> **Given data**
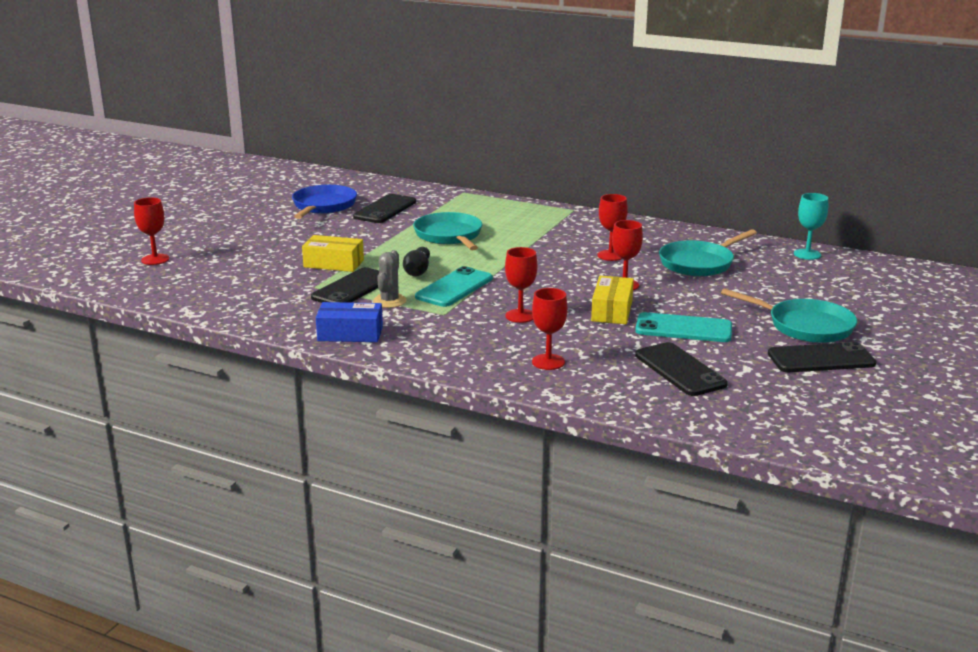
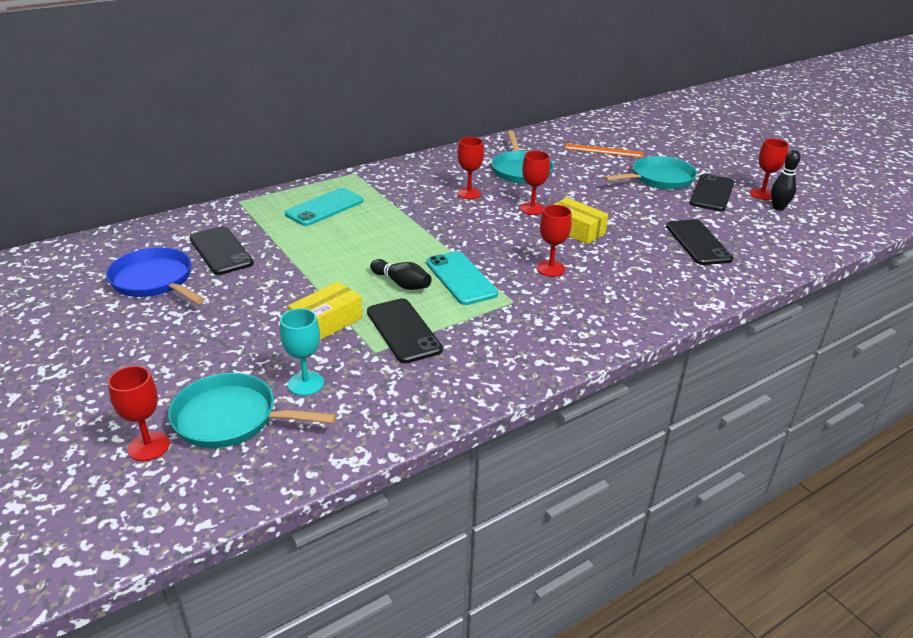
camera: 60 degrees left, 10 degrees up
(350, 334) = (512, 365): blue box -> none
(389, 301) = (456, 320): grey cactus -> none
(449, 236) = (337, 242): turquoise pan -> turquoise pan (231, 418)
(548, 362) = (649, 287): red goblet -> red goblet (762, 194)
(679, 370) = (698, 242): black phone -> black phone turned 75 degrees clockwise
(683, 328) = (630, 216): turquoise phone -> turquoise phone (324, 207)
(807, 254) = (544, 135): turquoise goblet -> turquoise goblet (306, 383)
(825, 287) = (603, 150): none -> orange ruler
(852, 401) = (778, 208): none -> black bowling pin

> **The task**
Only the lines from the one containing "(807, 254) = (544, 135): turquoise" through the last line above belong in your answer. Retype them exactly.

> **Answer to this task**
(807, 254) = (544, 135): turquoise goblet -> turquoise goblet (306, 383)
(825, 287) = (603, 150): none -> orange ruler
(852, 401) = (778, 208): none -> black bowling pin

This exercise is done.